What needs to be done: Write the full listing out again, word for word, but omit the pictures.

Dataset section:
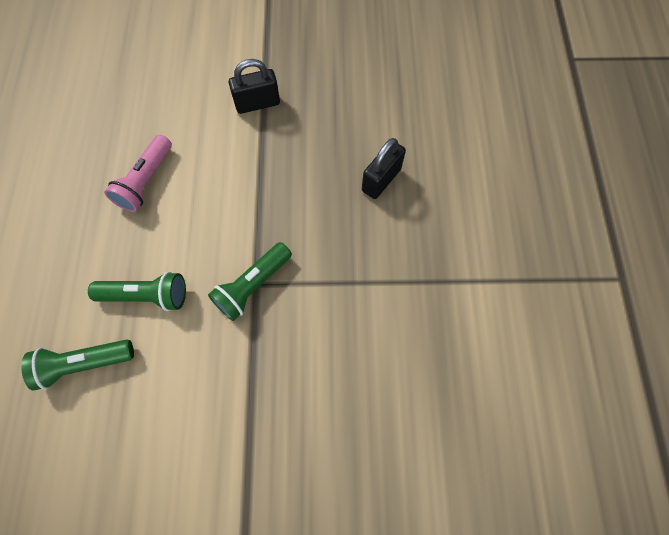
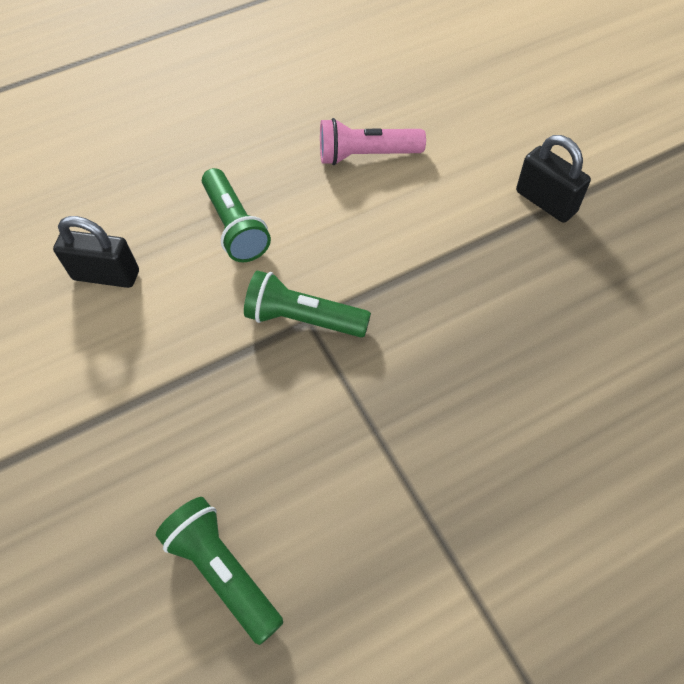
camera: 65 degrees right, 10 degrees down
(84, 364) = (135, 215): green flashlight -> green flashlight (223, 571)
(381, 180) = (546, 392): black padlock -> black padlock (106, 275)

Result of the exercise:
camera: 65 degrees right, 10 degrees down
(84, 364) = (135, 215): green flashlight -> green flashlight (223, 571)
(381, 180) = (546, 392): black padlock -> black padlock (106, 275)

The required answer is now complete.